» RECORDS FOR THIS TASK

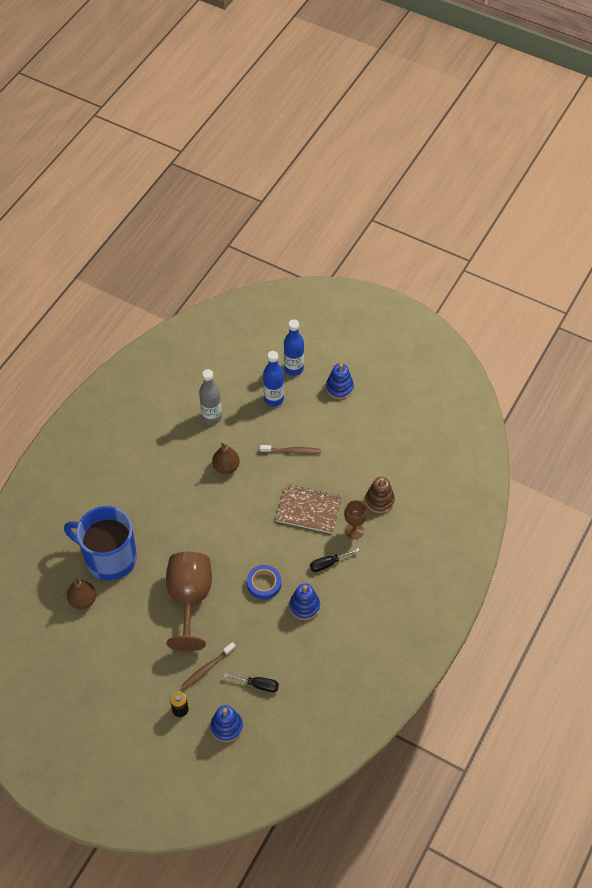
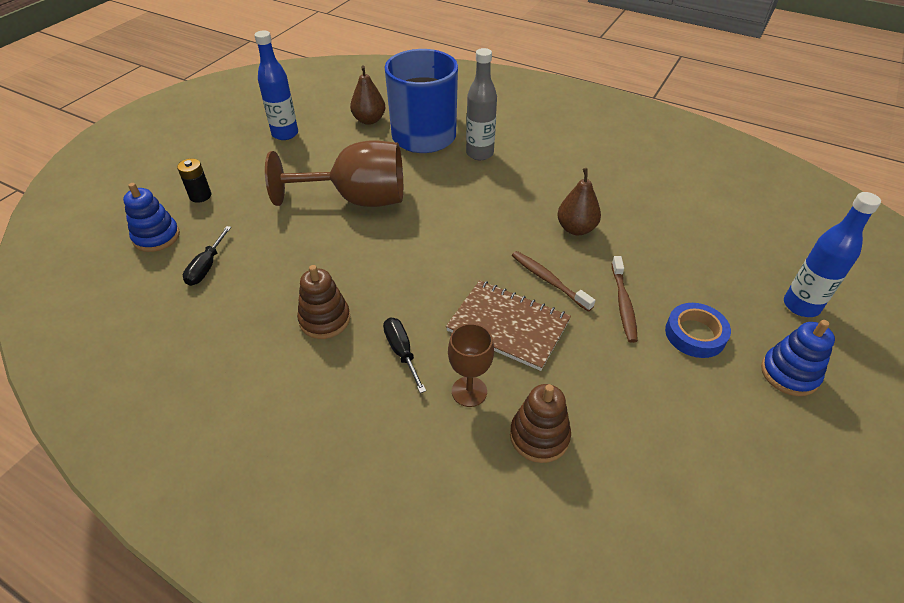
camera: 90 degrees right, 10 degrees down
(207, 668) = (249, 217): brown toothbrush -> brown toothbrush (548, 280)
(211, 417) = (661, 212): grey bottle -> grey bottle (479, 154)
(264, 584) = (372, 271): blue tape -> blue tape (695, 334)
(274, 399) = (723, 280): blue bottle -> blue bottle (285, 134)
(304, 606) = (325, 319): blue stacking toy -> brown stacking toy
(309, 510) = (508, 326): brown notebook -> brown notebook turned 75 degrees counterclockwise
* * *
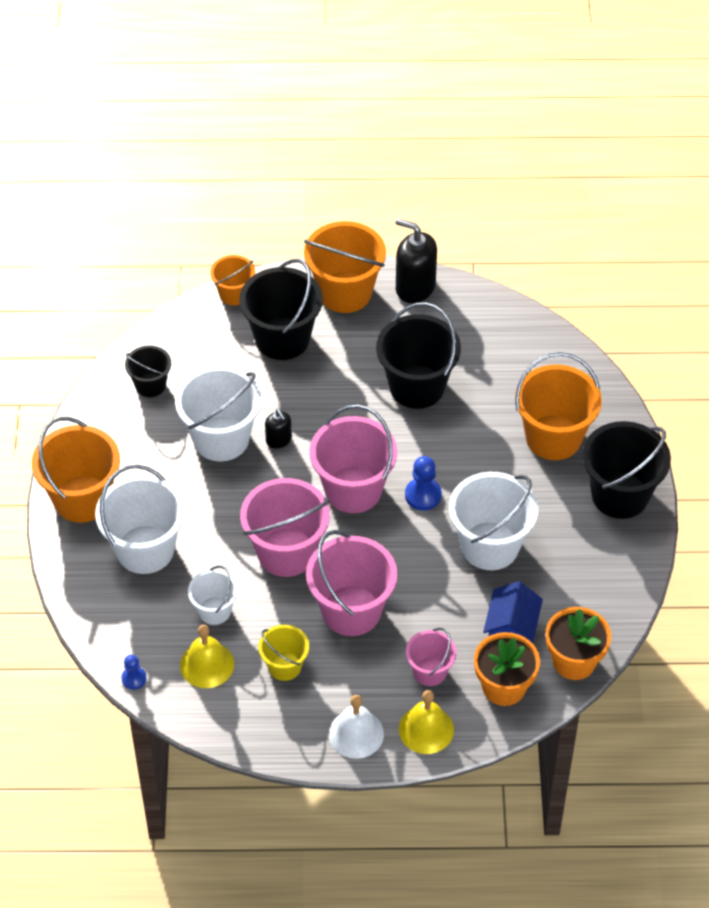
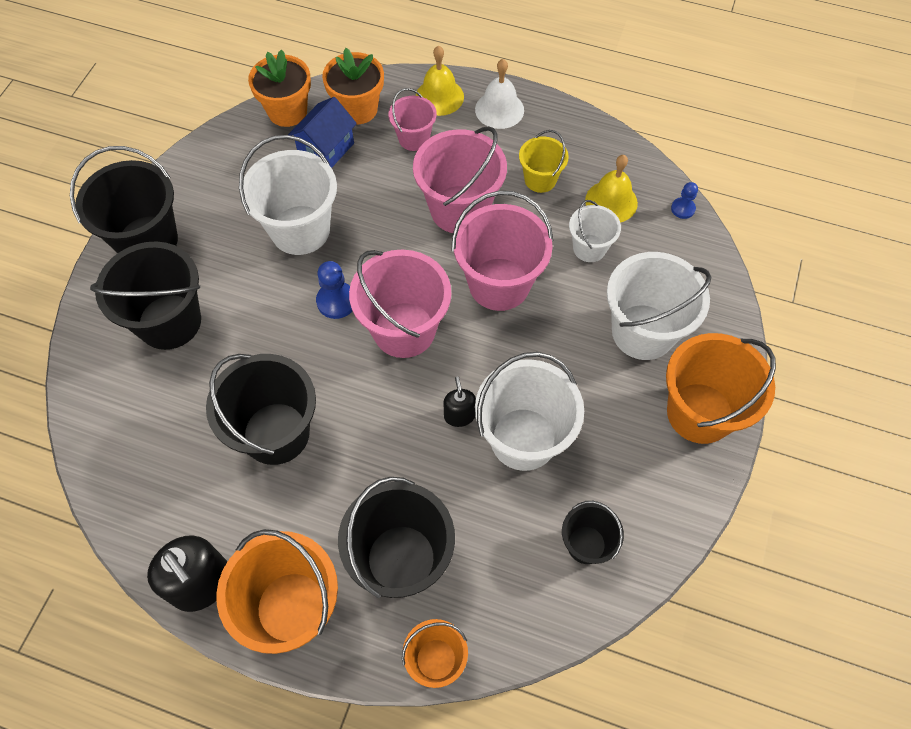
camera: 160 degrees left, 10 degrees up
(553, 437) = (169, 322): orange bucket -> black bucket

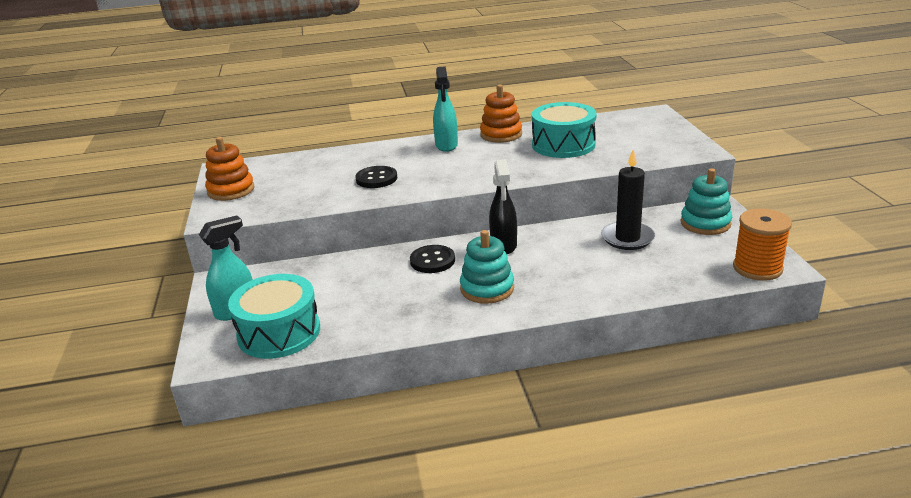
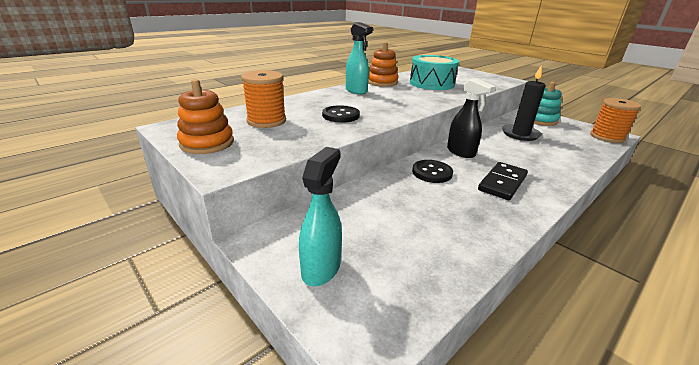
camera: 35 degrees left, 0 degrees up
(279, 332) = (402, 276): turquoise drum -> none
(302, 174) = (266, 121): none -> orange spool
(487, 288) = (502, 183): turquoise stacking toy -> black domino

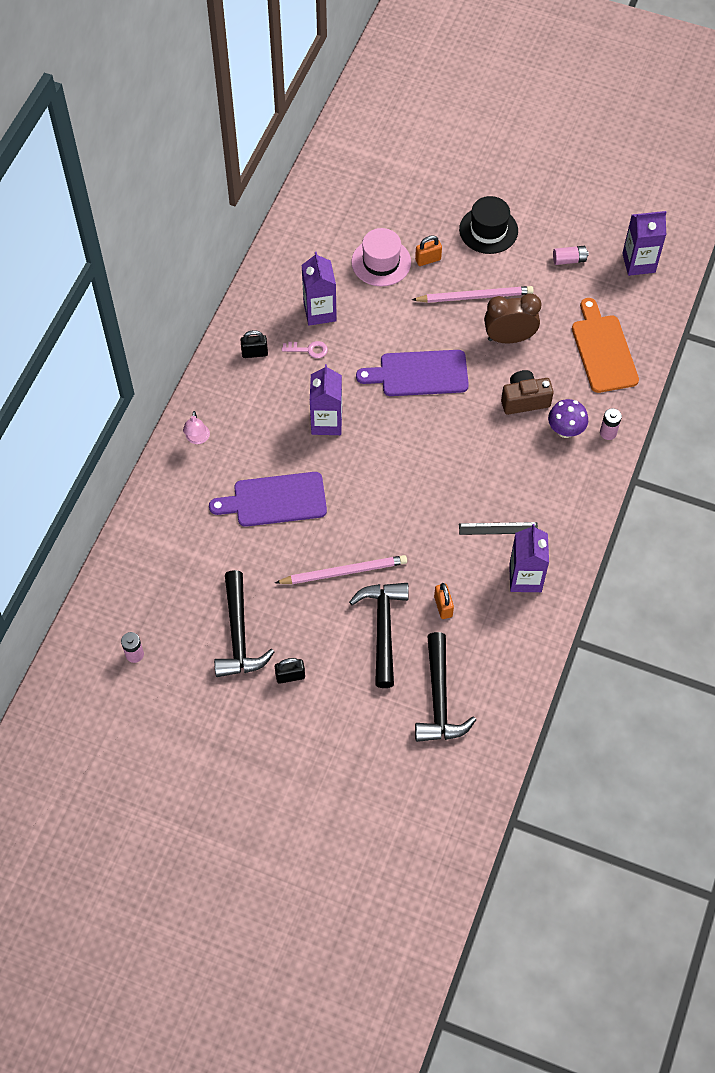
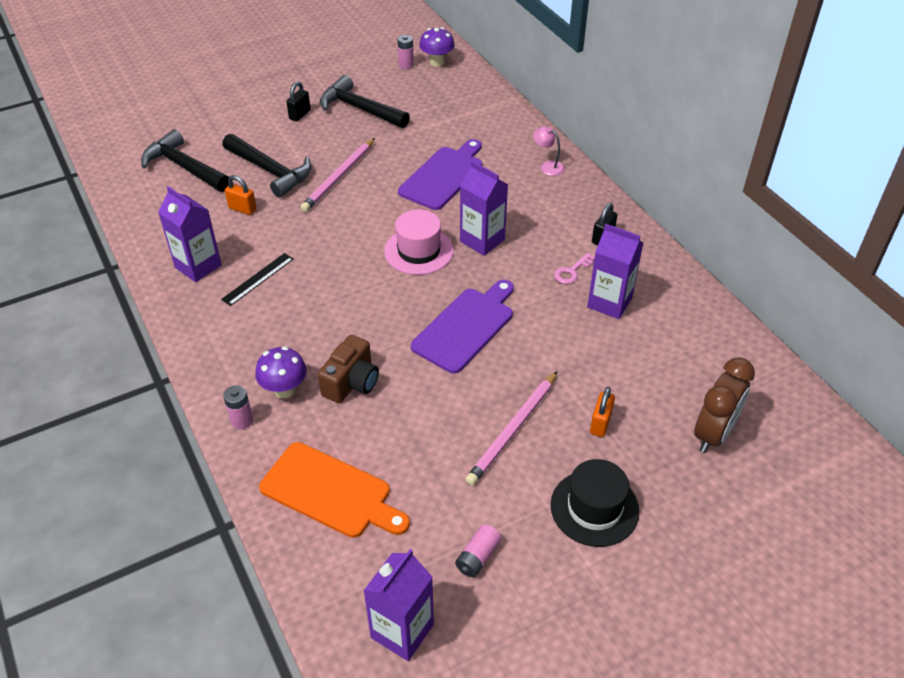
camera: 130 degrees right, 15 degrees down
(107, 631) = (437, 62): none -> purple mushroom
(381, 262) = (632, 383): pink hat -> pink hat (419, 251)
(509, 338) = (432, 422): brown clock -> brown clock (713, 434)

» TASK PROMPT
Start with the line above that contains "camera: 90 degrees right, 10 degrees down" and end with the line that contains "(309, 510) = (508, 326): brown". Write out those lines exactly, and only those.

» SOLUTION
camera: 90 degrees right, 10 degrees down
(207, 668) = (249, 217): brown toothbrush -> brown toothbrush (548, 280)
(211, 417) = (661, 212): grey bottle -> grey bottle (479, 154)
(264, 584) = (372, 271): blue tape -> blue tape (695, 334)
(274, 399) = (723, 280): blue bottle -> blue bottle (285, 134)
(304, 606) = (325, 319): blue stacking toy -> brown stacking toy
(309, 510) = (508, 326): brown notebook -> brown notebook turned 75 degrees counterclockwise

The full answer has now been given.